**Required work:** Could you set down every entry exactly as it stands, without the images?
-----
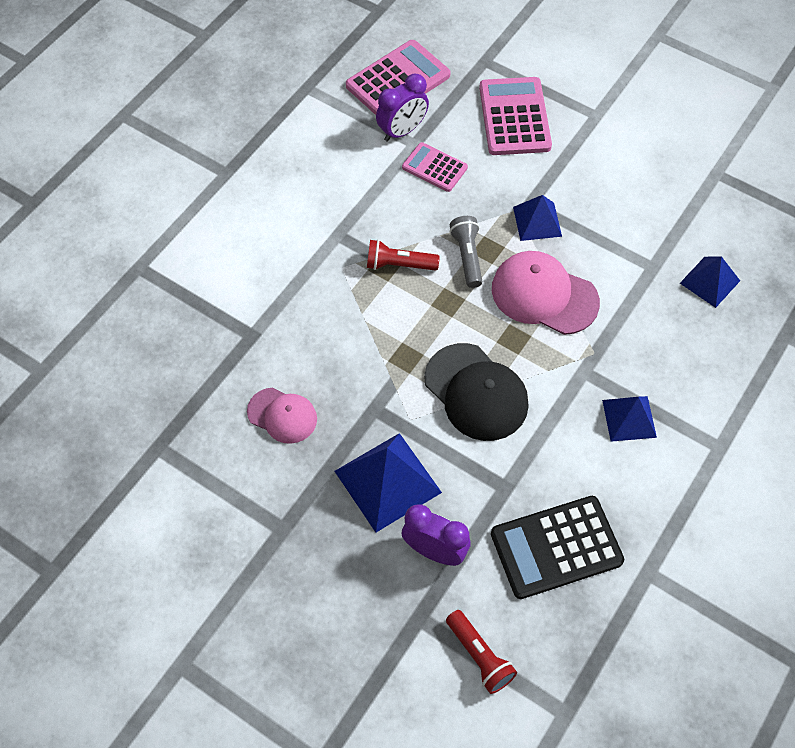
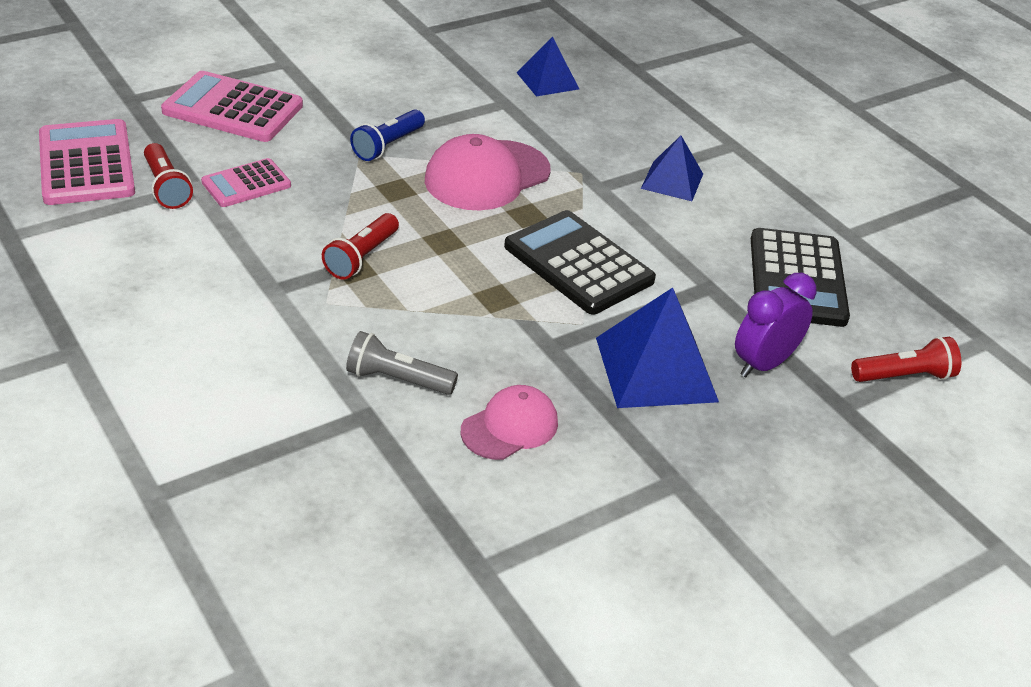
camera: 70 degrees left, 20 degrees down
purple clock [376,74,429,142] -> red flashlight [144,143,193,209]
black cap [424,343,529,441] -> black calculator [504,210,656,314]
grey flashlight [450,216,482,288] -> grey flashlight moved to [346,331,458,395]
blue pyramid [513,195,562,241] -> blue flashlight [350,109,425,161]

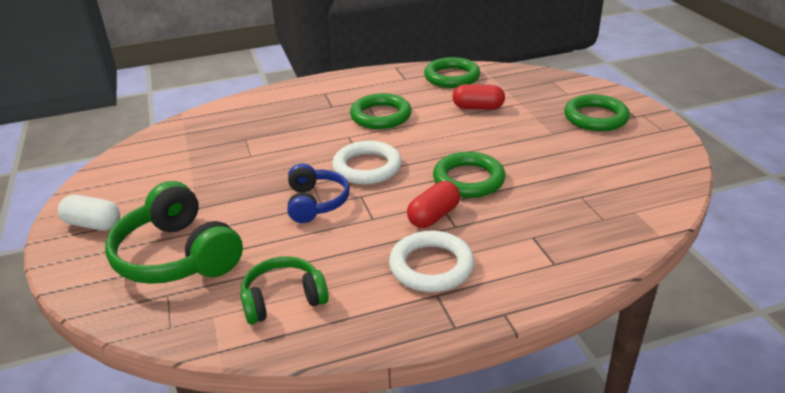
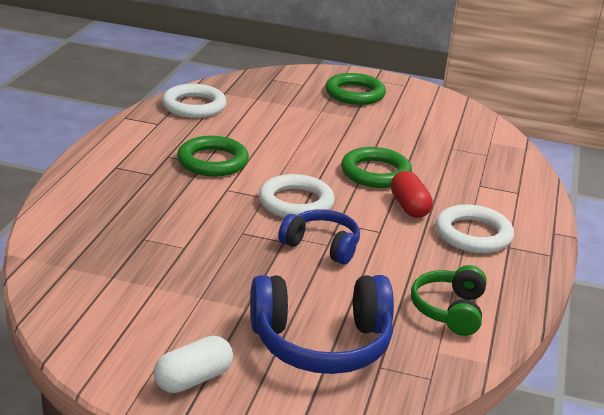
camera: 60 degrees left, 5 degrees down
green headphones [105,181,243,284] -> blue headphones [251,275,394,374]
green ring [424,57,480,88] -> white ring [162,84,227,118]
red capsule [452,84,505,110] -> none

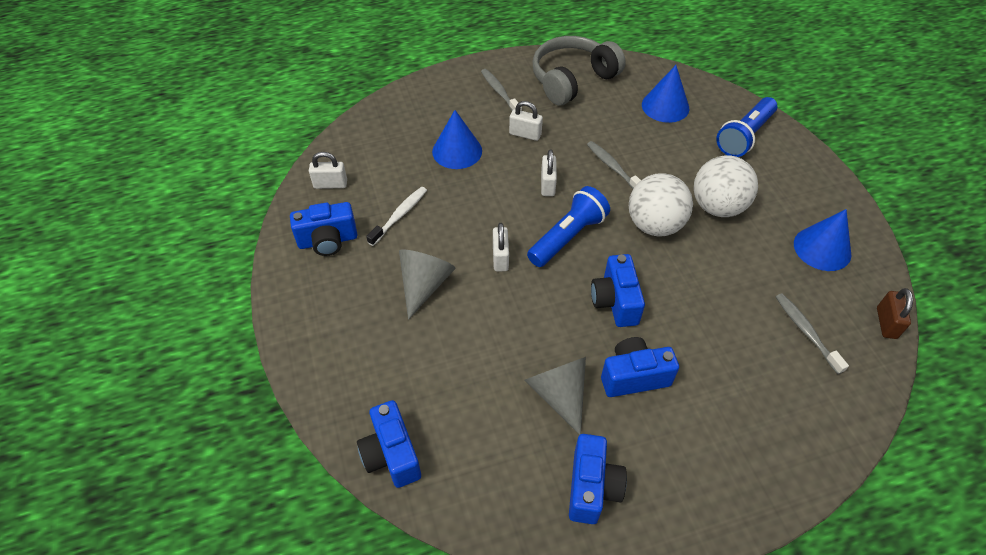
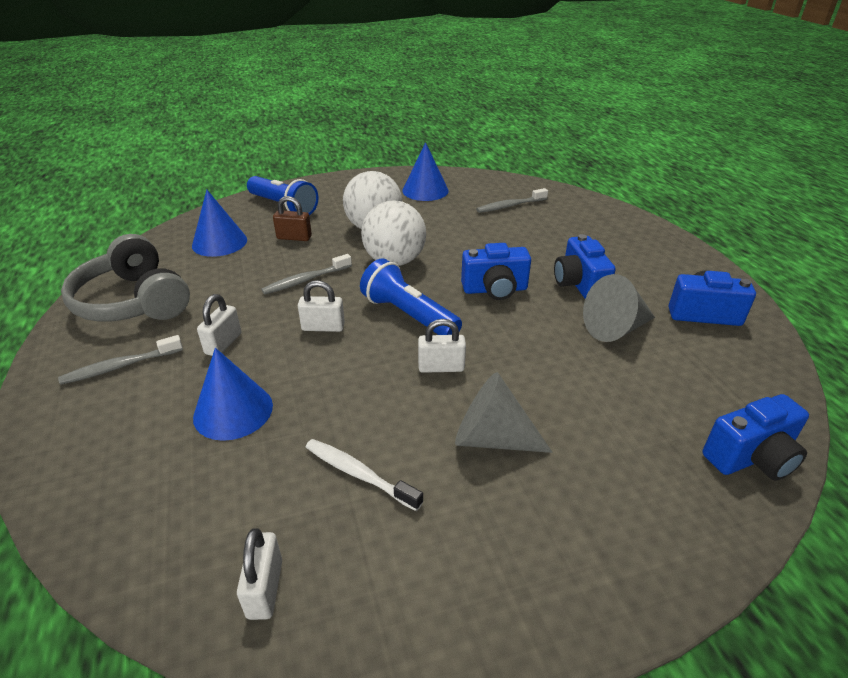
camera: 90 degrees left, 15 degrees down
blue camera [290,202,357,256] -> none
brown padlock [877,288,913,339] -> brown padlock moved to [273,196,312,241]

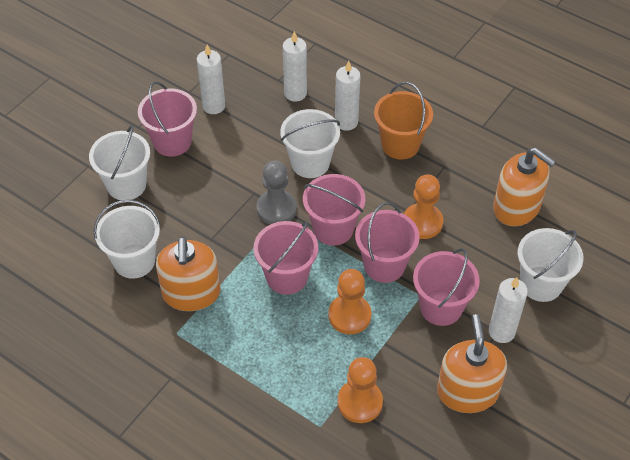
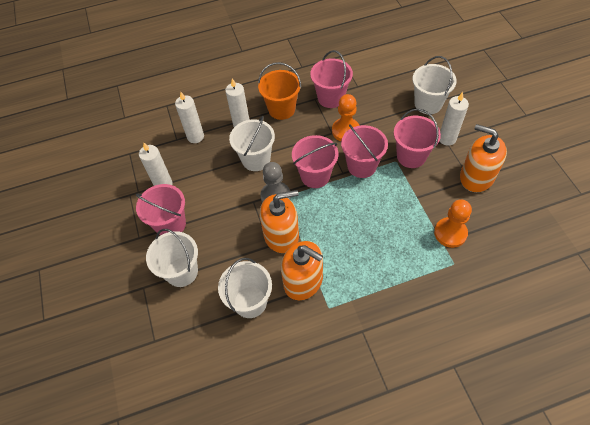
camera: 50 degrees left, 5 degrees up
pink bucket [253,221,318,295] -> pink bucket moved to [310,50,353,108]
orange pawn [328,269,372,334] -> none
orange soap dispenser [493,147,556,226] -> orange soap dispenser moved to [260,190,299,253]

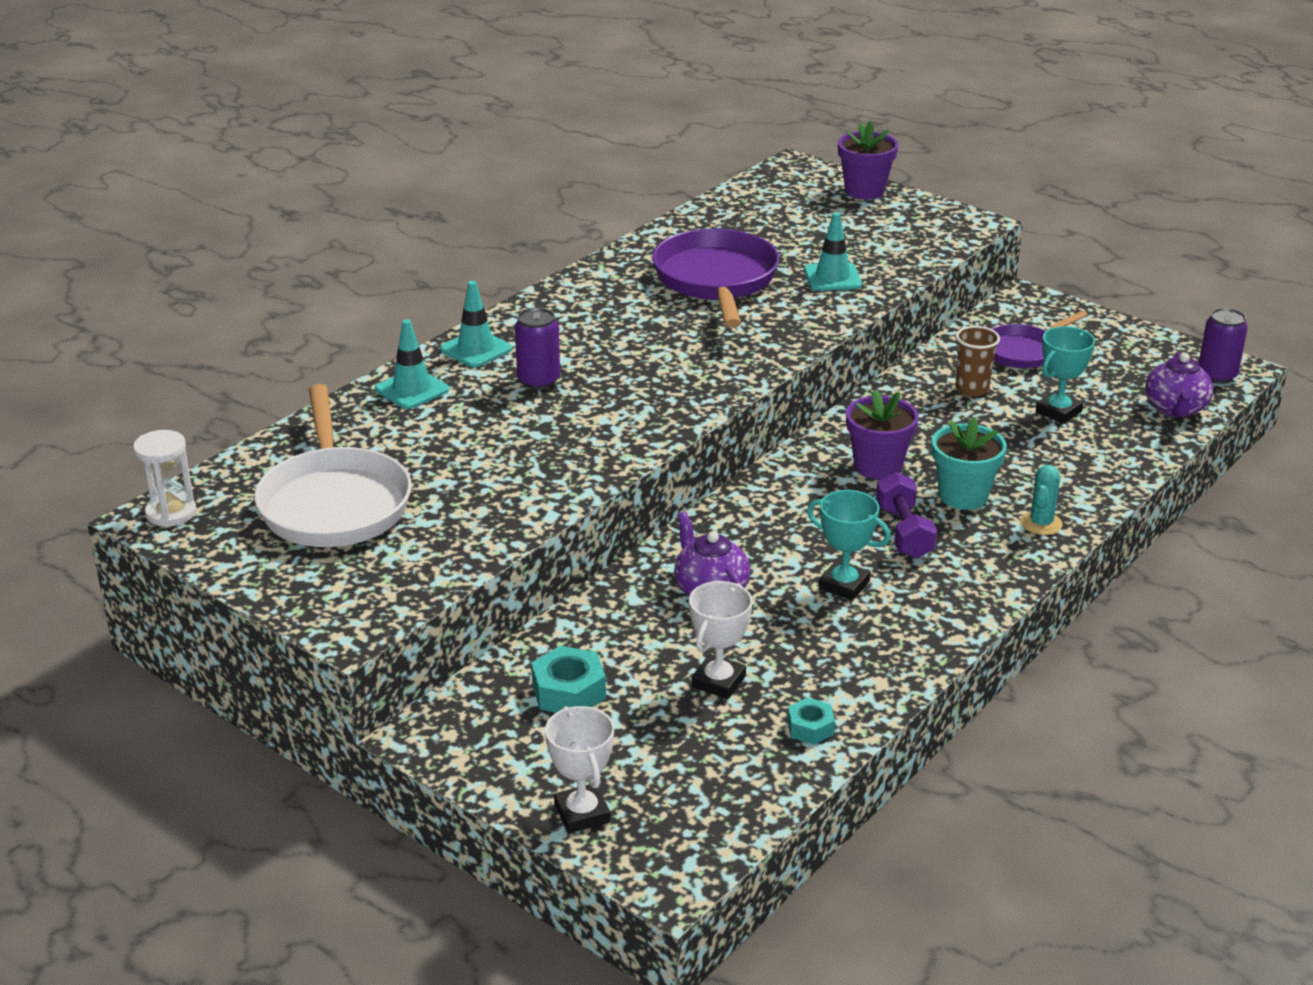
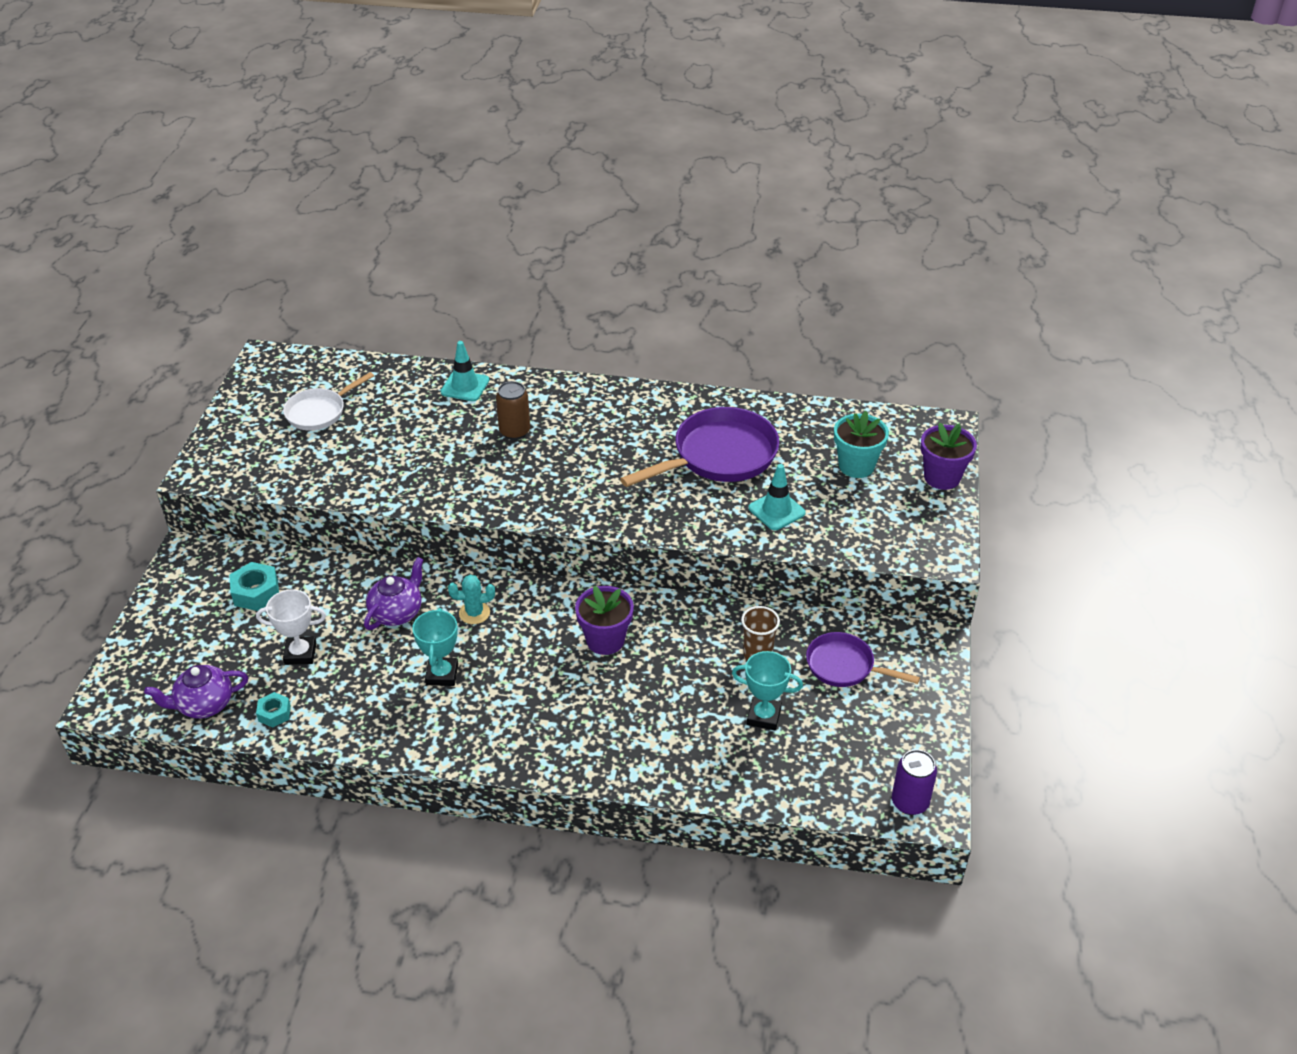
camera: 60 degrees right, 10 degrees up
white hourglass [133,430,196,527] -> none
white pan [254,384,412,547] -> white pan [283,372,374,431], size x0.59
turquoise traffic cone [440,281,512,368] -> none
purple can [515,308,560,390] -> brown can [496,381,530,440]
white trophy [545,706,614,833] -> none
purple dumbbell [876,472,937,559] -> none
turquoise flower pot [932,417,1007,510] -> turquoise flower pot moved to [834,411,889,478]
turquoise cactus [1021,465,1063,535] -> turquoise cactus moved to [448,575,495,624]
purple teapot [1145,352,1213,418] -> purple teapot moved to [144,665,248,718]

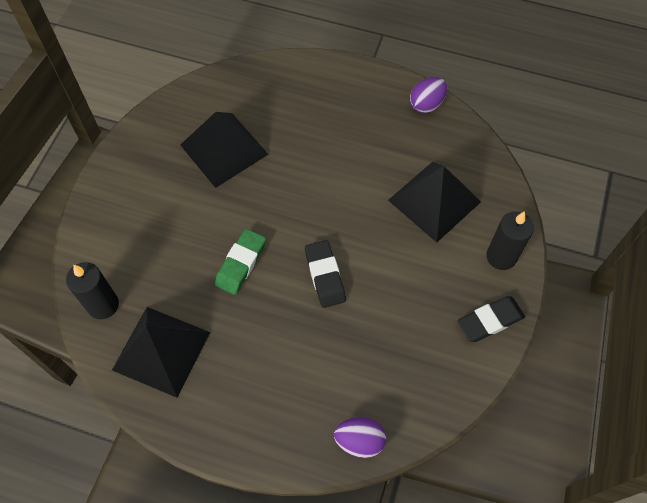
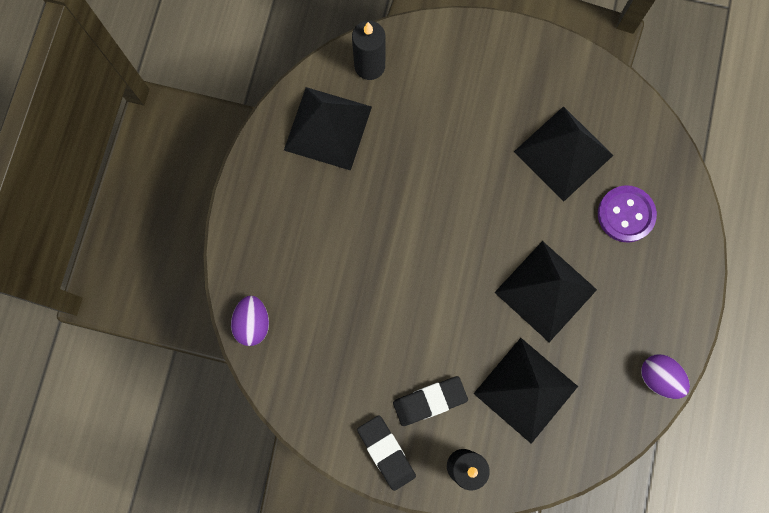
camera: 85 degrees right, 15 degrees up
green eraser [215,229,266,295] -> none
black eraser [305,240,346,308] -> black eraser moved to [393,376,468,426]
none -> black pyramid [494,241,597,342]
none -> purple button [598,185,657,243]

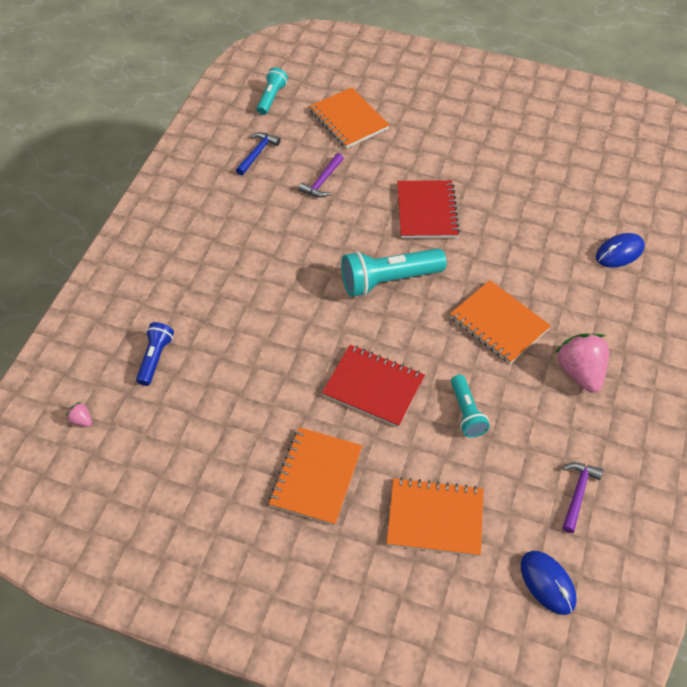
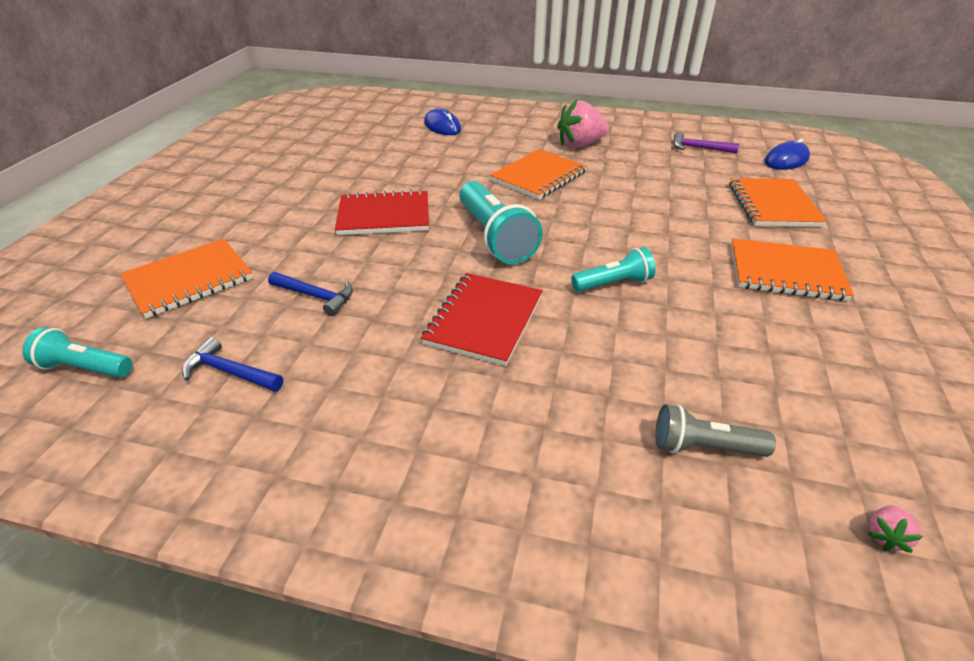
camera: 95 degrees left, 15 degrees down
blue flashlight [136,322,174,386] -> grey flashlight [656,404,776,457]
purple hammer [299,153,344,197] -> blue hammer [268,272,353,316]
red notebook [322,345,425,428] -> red notebook moved to [421,273,543,366]
turquoise flashlight [451,375,490,438] -> turquoise flashlight moved to [571,247,656,292]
-----
**Answer to this task:**
camera: 70 degrees left, 20 degrees down
purple clock [376,74,429,142] -> red flashlight [144,143,193,209]
black cap [424,343,529,441] -> black calculator [504,210,656,314]
grey flashlight [450,216,482,288] -> grey flashlight moved to [346,331,458,395]
blue pyramid [513,195,562,241] -> blue flashlight [350,109,425,161]

camera: 60 degrees left, 5 degrees down
green headphones [105,181,243,284] -> blue headphones [251,275,394,374]
green ring [424,57,480,88] -> white ring [162,84,227,118]
red capsule [452,84,505,110] -> none

camera: 90 degrees left, 15 degrees down
blue camera [290,202,357,256] -> none
brown padlock [877,288,913,339] -> brown padlock moved to [273,196,312,241]

camera: 50 degrees left, 5 degrees up
pink bucket [253,221,318,295] -> pink bucket moved to [310,50,353,108]
orange pawn [328,269,372,334] -> none
orange soap dispenser [493,147,556,226] -> orange soap dispenser moved to [260,190,299,253]

camera: 60 degrees right, 10 degrees up
white hourglass [133,430,196,527] -> none
white pan [254,384,412,547] -> white pan [283,372,374,431], size x0.59
turquoise traffic cone [440,281,512,368] -> none
purple can [515,308,560,390] -> brown can [496,381,530,440]
white trophy [545,706,614,833] -> none
purple dumbbell [876,472,937,559] -> none
turquoise flower pot [932,417,1007,510] -> turquoise flower pot moved to [834,411,889,478]
turquoise cactus [1021,465,1063,535] -> turquoise cactus moved to [448,575,495,624]
purple teapot [1145,352,1213,418] -> purple teapot moved to [144,665,248,718]

camera: 85 degrees right, 15 degrees up
green eraser [215,229,266,295] -> none
black eraser [305,240,346,308] -> black eraser moved to [393,376,468,426]
none -> black pyramid [494,241,597,342]
none -> purple button [598,185,657,243]

camera: 95 degrees left, 15 degrees down
blue flashlight [136,322,174,386] -> grey flashlight [656,404,776,457]
purple hammer [299,153,344,197] -> blue hammer [268,272,353,316]
red notebook [322,345,425,428] -> red notebook moved to [421,273,543,366]
turquoise flashlight [451,375,490,438] -> turquoise flashlight moved to [571,247,656,292]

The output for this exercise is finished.